DATASET EXCERPTS section start

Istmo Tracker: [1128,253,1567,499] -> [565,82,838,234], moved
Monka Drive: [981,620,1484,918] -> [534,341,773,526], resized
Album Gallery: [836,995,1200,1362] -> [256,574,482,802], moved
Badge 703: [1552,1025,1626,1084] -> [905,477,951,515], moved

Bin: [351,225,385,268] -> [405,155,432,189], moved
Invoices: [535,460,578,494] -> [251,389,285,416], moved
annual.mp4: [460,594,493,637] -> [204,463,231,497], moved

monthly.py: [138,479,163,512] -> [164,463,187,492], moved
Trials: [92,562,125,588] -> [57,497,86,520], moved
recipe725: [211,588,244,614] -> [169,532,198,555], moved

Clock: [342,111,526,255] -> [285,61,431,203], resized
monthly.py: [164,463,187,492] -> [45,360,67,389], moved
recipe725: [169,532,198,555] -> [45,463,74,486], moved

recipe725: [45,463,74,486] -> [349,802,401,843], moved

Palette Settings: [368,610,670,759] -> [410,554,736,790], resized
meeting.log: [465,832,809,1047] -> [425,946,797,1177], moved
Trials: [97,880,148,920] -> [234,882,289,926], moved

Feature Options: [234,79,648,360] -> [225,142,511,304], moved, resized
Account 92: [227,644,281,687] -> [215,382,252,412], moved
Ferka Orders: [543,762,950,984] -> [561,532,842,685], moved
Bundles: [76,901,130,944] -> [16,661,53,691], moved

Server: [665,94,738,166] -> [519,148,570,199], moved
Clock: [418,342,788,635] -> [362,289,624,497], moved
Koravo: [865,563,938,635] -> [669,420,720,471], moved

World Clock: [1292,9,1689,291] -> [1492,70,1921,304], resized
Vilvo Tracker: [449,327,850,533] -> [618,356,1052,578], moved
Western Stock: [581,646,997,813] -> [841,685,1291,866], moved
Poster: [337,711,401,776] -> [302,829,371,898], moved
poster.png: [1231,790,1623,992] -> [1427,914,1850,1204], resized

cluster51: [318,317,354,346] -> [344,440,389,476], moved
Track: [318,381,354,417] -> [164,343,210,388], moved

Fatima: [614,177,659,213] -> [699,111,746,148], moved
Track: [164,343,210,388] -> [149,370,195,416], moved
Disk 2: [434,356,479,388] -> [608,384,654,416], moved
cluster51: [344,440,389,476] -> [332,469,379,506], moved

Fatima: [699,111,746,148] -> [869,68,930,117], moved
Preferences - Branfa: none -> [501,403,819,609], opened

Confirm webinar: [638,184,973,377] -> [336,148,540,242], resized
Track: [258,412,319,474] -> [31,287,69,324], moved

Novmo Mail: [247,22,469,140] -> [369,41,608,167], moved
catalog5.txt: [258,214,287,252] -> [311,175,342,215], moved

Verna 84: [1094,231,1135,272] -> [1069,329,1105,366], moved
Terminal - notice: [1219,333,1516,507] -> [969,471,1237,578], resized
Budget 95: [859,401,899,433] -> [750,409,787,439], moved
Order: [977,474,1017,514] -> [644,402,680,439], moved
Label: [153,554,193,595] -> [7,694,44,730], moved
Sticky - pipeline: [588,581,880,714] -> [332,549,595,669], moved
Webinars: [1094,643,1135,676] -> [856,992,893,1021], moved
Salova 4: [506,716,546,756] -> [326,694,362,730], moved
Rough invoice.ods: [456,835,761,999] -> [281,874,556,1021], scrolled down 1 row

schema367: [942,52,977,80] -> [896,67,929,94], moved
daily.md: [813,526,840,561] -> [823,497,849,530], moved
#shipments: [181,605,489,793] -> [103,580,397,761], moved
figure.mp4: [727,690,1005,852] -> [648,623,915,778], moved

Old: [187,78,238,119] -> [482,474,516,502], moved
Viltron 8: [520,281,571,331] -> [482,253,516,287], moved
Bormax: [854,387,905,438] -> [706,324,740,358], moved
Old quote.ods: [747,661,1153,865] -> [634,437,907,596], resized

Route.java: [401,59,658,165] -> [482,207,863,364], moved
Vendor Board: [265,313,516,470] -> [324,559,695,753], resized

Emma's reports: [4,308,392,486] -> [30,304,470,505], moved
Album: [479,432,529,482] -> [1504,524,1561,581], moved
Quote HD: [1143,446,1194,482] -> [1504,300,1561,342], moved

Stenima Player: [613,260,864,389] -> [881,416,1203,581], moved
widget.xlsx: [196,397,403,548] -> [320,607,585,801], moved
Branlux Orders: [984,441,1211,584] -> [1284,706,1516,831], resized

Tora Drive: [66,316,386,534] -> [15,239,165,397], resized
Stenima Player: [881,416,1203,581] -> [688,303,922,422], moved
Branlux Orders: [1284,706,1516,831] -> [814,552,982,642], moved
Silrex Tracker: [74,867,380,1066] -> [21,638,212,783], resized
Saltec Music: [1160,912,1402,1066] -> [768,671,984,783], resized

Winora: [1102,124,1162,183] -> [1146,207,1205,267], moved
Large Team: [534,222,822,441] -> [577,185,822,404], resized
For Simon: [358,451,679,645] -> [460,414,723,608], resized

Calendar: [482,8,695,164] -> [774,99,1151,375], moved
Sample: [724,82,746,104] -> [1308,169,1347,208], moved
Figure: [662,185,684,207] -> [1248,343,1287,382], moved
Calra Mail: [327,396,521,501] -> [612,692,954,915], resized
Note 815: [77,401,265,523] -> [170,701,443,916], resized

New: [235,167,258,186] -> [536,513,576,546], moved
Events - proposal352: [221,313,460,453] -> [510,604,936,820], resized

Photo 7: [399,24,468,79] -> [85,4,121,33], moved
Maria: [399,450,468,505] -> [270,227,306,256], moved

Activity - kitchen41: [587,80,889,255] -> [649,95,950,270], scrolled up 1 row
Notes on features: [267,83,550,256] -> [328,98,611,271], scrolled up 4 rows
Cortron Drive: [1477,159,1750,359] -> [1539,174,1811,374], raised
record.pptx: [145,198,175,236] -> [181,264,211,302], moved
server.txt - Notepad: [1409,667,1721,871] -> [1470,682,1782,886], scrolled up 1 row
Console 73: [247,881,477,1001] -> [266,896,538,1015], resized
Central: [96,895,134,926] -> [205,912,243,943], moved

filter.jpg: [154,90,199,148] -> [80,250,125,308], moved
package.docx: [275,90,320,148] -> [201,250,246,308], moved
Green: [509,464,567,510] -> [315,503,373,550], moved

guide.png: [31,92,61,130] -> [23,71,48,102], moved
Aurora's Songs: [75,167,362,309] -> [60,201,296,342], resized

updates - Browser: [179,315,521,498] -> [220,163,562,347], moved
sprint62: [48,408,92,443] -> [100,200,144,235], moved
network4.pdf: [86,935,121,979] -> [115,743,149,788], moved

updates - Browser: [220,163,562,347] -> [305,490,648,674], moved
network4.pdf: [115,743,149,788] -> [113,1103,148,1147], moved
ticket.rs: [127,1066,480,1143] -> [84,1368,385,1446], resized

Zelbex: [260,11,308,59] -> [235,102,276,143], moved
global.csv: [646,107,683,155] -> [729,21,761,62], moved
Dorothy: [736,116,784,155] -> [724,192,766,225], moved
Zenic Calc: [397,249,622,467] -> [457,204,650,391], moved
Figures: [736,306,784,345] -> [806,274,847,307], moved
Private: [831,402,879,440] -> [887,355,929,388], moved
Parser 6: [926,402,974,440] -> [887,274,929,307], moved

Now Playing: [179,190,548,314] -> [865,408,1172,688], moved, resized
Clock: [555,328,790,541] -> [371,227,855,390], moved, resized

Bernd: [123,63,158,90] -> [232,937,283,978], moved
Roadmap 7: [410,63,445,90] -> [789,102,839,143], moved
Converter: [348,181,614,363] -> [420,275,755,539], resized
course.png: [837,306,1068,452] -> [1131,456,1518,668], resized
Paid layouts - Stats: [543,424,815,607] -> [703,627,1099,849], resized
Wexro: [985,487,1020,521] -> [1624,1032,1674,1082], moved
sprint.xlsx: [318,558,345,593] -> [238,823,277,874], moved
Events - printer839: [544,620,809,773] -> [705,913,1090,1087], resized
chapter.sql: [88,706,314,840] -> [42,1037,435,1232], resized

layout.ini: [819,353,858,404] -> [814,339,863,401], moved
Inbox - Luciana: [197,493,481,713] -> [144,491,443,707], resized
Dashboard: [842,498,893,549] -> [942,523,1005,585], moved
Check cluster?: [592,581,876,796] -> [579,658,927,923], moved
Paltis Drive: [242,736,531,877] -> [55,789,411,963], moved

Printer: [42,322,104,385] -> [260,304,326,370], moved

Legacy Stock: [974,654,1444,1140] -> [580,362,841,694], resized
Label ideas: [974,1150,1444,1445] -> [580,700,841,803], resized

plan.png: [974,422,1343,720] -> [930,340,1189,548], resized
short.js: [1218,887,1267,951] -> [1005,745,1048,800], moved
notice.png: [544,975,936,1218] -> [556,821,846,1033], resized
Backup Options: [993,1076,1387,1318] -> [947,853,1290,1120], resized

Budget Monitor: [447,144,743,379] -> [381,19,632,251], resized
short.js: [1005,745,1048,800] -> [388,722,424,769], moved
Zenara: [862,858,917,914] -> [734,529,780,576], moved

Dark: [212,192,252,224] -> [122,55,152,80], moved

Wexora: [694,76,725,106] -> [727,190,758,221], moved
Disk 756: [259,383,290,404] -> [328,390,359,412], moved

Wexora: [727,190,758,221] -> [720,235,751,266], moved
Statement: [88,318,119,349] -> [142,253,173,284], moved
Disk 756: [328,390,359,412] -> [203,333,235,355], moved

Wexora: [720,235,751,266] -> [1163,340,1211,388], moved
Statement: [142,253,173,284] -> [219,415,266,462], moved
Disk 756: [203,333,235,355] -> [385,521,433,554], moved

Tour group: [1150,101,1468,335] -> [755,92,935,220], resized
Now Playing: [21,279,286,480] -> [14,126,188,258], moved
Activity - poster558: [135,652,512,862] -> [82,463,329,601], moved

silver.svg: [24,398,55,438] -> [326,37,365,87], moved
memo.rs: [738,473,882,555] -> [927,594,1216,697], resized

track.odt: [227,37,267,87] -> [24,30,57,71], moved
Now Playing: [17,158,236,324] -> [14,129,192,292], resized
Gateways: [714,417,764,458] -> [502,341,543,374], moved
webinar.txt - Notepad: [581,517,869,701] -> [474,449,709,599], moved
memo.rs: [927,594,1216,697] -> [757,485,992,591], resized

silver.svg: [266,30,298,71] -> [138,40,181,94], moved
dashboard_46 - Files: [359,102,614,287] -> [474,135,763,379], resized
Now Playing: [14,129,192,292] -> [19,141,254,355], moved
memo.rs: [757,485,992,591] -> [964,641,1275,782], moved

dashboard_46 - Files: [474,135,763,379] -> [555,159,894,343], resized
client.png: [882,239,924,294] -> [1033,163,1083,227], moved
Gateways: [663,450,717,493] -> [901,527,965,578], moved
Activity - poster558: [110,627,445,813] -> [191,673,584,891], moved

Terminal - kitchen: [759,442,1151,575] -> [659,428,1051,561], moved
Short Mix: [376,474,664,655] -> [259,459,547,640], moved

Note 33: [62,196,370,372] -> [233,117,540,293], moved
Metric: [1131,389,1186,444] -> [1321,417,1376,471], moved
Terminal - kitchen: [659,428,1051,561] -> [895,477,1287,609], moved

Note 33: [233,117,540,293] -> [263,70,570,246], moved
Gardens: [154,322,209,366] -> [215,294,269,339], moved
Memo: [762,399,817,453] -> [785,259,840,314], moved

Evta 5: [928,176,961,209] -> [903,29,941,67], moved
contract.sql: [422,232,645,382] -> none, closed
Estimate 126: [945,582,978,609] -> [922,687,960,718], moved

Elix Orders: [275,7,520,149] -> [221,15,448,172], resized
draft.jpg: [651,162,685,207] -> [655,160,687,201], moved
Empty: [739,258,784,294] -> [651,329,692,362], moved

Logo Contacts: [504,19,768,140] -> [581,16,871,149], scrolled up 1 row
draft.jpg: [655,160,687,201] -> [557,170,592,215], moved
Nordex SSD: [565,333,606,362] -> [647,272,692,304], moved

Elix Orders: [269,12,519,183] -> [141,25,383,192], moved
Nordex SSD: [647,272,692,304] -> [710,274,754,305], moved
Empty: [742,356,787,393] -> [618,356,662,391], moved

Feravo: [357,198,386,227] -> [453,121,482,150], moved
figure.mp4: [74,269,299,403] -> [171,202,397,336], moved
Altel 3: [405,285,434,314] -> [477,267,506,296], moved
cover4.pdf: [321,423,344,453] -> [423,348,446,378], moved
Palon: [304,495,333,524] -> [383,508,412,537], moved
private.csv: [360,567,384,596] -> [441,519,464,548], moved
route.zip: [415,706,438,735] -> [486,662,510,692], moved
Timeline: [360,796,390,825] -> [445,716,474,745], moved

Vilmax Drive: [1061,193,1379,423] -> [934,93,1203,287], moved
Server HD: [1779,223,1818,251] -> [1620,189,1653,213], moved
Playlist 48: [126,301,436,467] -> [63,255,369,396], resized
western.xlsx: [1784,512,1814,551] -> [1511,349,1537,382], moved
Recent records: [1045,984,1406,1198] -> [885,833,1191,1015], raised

DATASET EXCERPTS section end

*WORK INSTRUCTION*: Word for word, reproduce the lines of the listing from the first one through the line containing "Confirm webinar: [638,184,973,377]", and no more.

*EXERCISE OUTPUT*:
Istmo Tracker: [1128,253,1567,499] -> [565,82,838,234], moved
Monka Drive: [981,620,1484,918] -> [534,341,773,526], resized
Album Gallery: [836,995,1200,1362] -> [256,574,482,802], moved
Badge 703: [1552,1025,1626,1084] -> [905,477,951,515], moved

Bin: [351,225,385,268] -> [405,155,432,189], moved
Invoices: [535,460,578,494] -> [251,389,285,416], moved
annual.mp4: [460,594,493,637] -> [204,463,231,497], moved

monthly.py: [138,479,163,512] -> [164,463,187,492], moved
Trials: [92,562,125,588] -> [57,497,86,520], moved
recipe725: [211,588,244,614] -> [169,532,198,555], moved

Clock: [342,111,526,255] -> [285,61,431,203], resized
monthly.py: [164,463,187,492] -> [45,360,67,389], moved
recipe725: [169,532,198,555] -> [45,463,74,486], moved

recipe725: [45,463,74,486] -> [349,802,401,843], moved

Palette Settings: [368,610,670,759] -> [410,554,736,790], resized
meeting.log: [465,832,809,1047] -> [425,946,797,1177], moved
Trials: [97,880,148,920] -> [234,882,289,926], moved

Feature Options: [234,79,648,360] -> [225,142,511,304], moved, resized
Account 92: [227,644,281,687] -> [215,382,252,412], moved
Ferka Orders: [543,762,950,984] -> [561,532,842,685], moved
Bundles: [76,901,130,944] -> [16,661,53,691], moved

Server: [665,94,738,166] -> [519,148,570,199], moved
Clock: [418,342,788,635] -> [362,289,624,497], moved
Koravo: [865,563,938,635] -> [669,420,720,471], moved

World Clock: [1292,9,1689,291] -> [1492,70,1921,304], resized
Vilvo Tracker: [449,327,850,533] -> [618,356,1052,578], moved
Western Stock: [581,646,997,813] -> [841,685,1291,866], moved
Poster: [337,711,401,776] -> [302,829,371,898], moved
poster.png: [1231,790,1623,992] -> [1427,914,1850,1204], resized

cluster51: [318,317,354,346] -> [344,440,389,476], moved
Track: [318,381,354,417] -> [164,343,210,388], moved

Fatima: [614,177,659,213] -> [699,111,746,148], moved
Track: [164,343,210,388] -> [149,370,195,416], moved
Disk 2: [434,356,479,388] -> [608,384,654,416], moved
cluster51: [344,440,389,476] -> [332,469,379,506], moved

Fatima: [699,111,746,148] -> [869,68,930,117], moved
Preferences - Branfa: none -> [501,403,819,609], opened

Confirm webinar: [638,184,973,377] -> [336,148,540,242], resized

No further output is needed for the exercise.